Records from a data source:
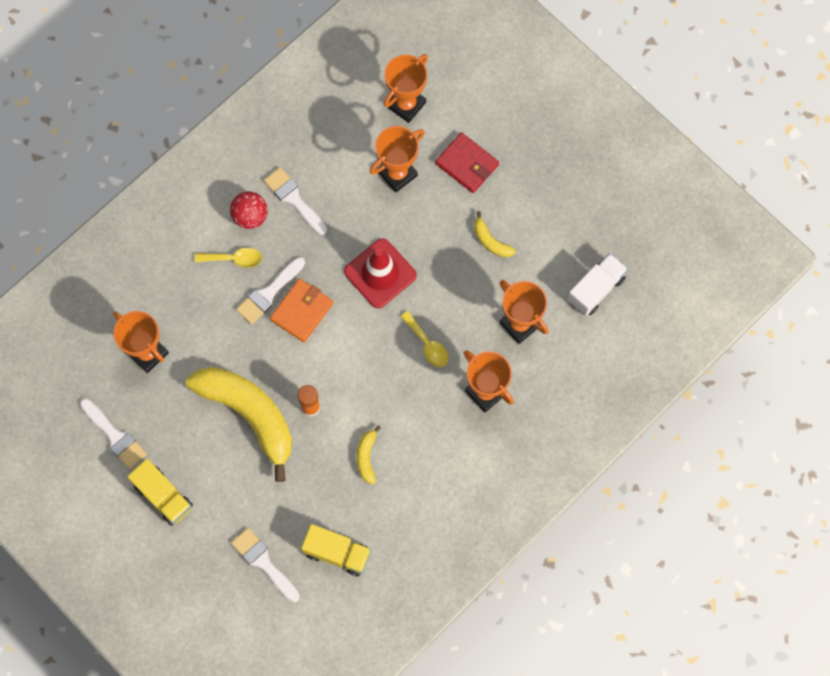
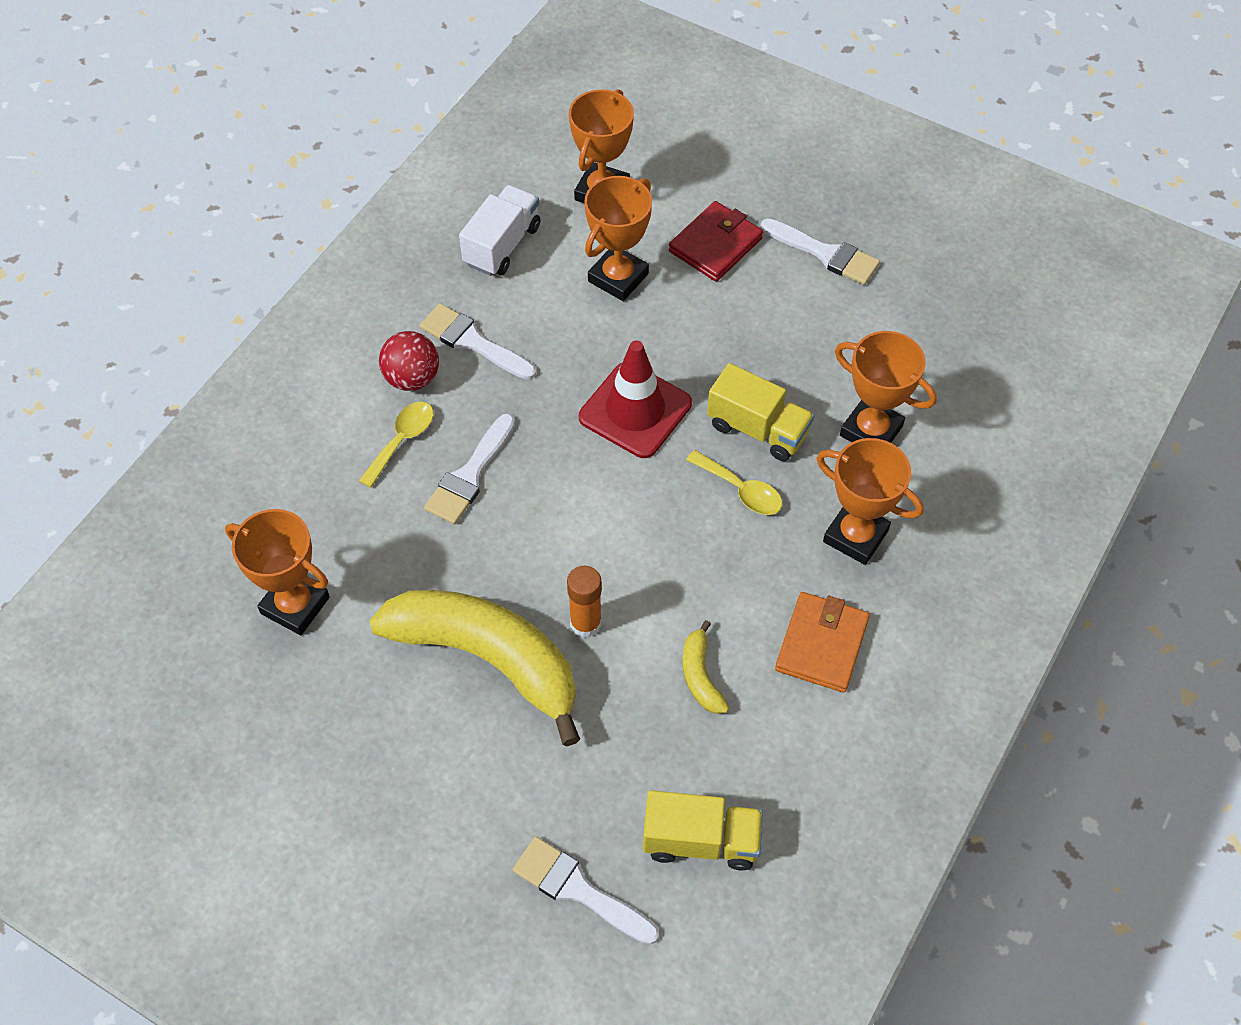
camera: 15 degrees left, 15 degrees down
white brush [80,398,147,469] -> white brush moved to [761,218,880,285]
yellow truck [127,459,193,526] -> yellow truck moved to [707,363,814,461]
yellow spoon [195,248,262,268] -> yellow spoon turned 45 degrees counterclockwise [359,402,433,488]
orange wallet [270,279,333,342] -> orange wallet moved to [775,592,870,693]
red wallet [435,132,499,193] -> red wallet turned 75 degrees counterclockwise [669,201,763,282]
yellow banana [474,211,516,257] -> none
white truck [567,253,628,316] -> white truck moved to [459,185,541,276]

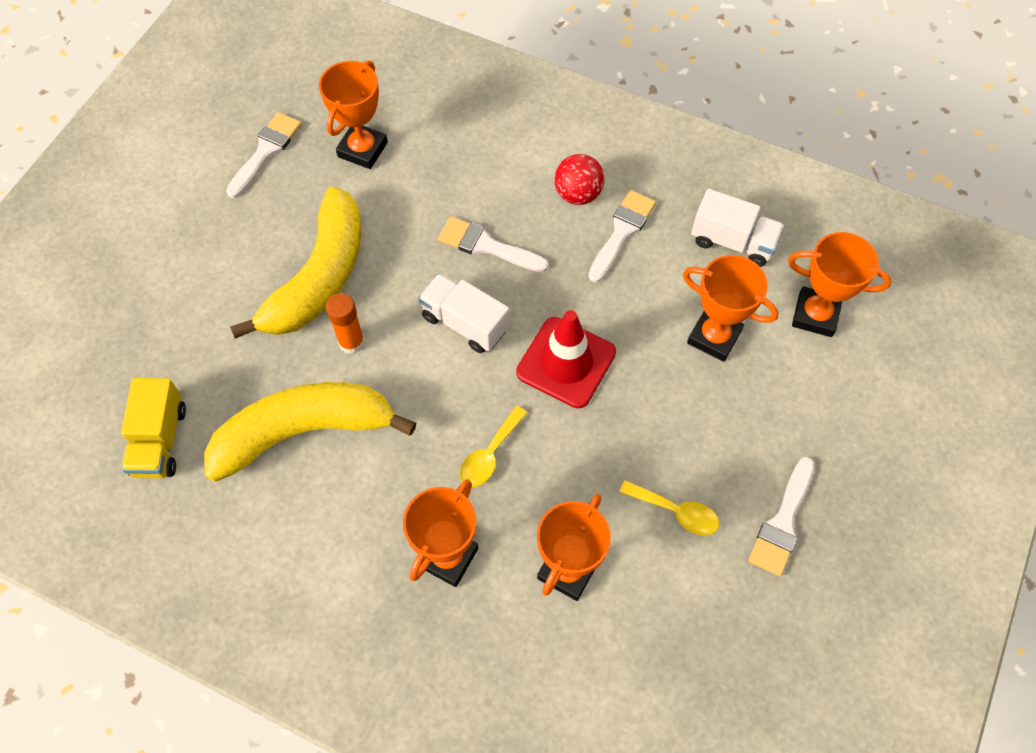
camera: 85 degrees right, 5 degrees up
yellow spoon [359,402,433,488] -> yellow spoon moved to [619,480,719,536]
white brush [513,837,659,945] -> white brush moved to [226,112,302,198]
red wallet [669,201,763,282] -> none
yellow banana [682,620,729,714] -> yellow banana [204,382,416,482], size x2.42
yellow truck [707,363,814,461] -> none
orange wallet [775,592,870,693] -> none
none -> white truck [418,274,509,353]

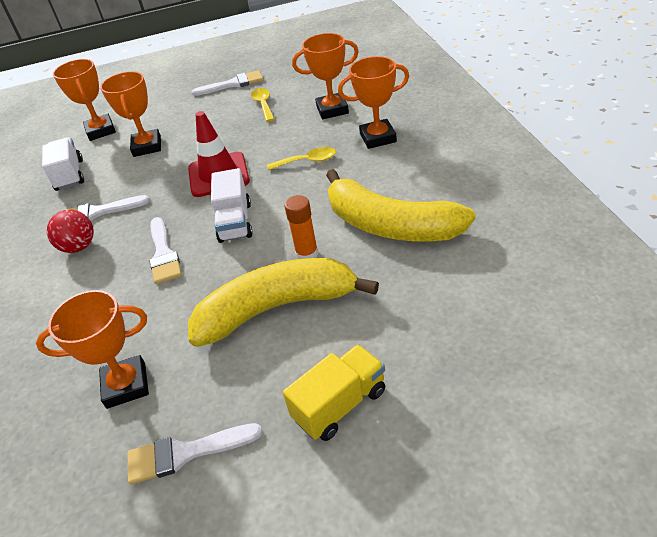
camera: 125 degrees left, 20 degrees down
yellow truck [121,378,186,478] -> yellow truck moved to [283,344,385,441]

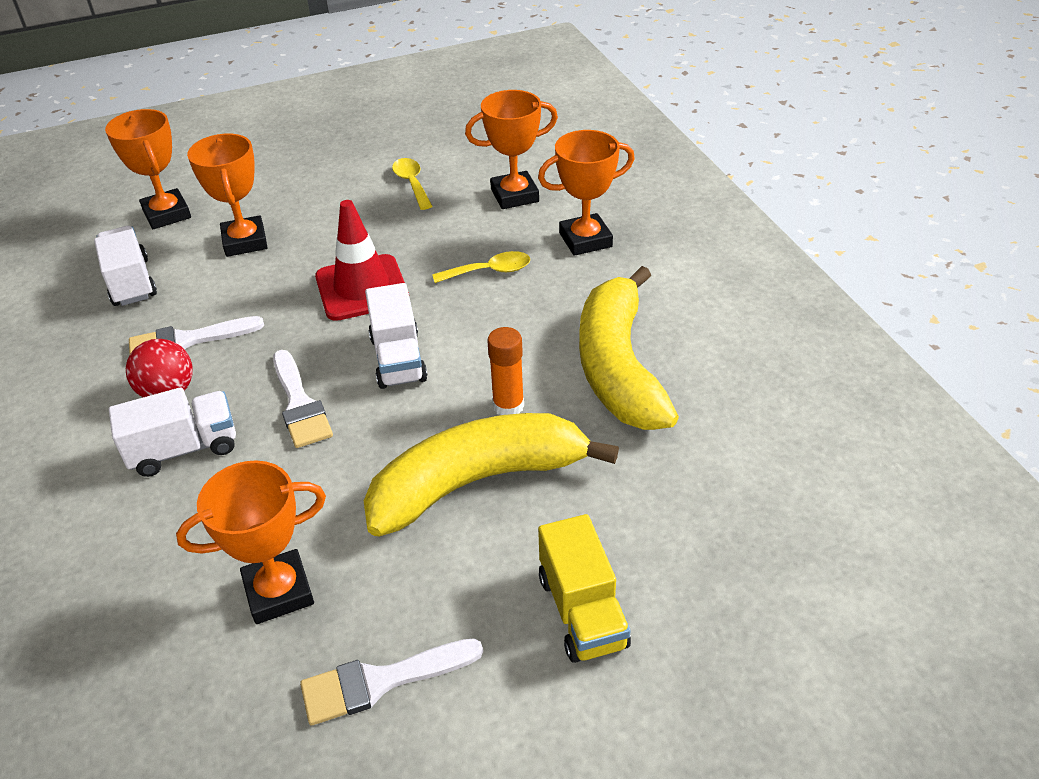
camera: 10 degrees left, 0 degrees up
white brush [192,70,263,96] -> none
yellow truck [283,344,385,441] -> yellow truck turned 120 degrees clockwise [538,514,631,663]
yellow banana [326,169,476,241] -> yellow banana turned 60 degrees clockwise [579,266,679,430]
none -> white truck [109,387,236,477]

The task → Would you copy every line of the entries in which "left" appears?

Result →
camera: 15 degrees left, 15 degrees down
camera: 125 degrees left, 20 degrees down
camera: 10 degrees left, 0 degrees up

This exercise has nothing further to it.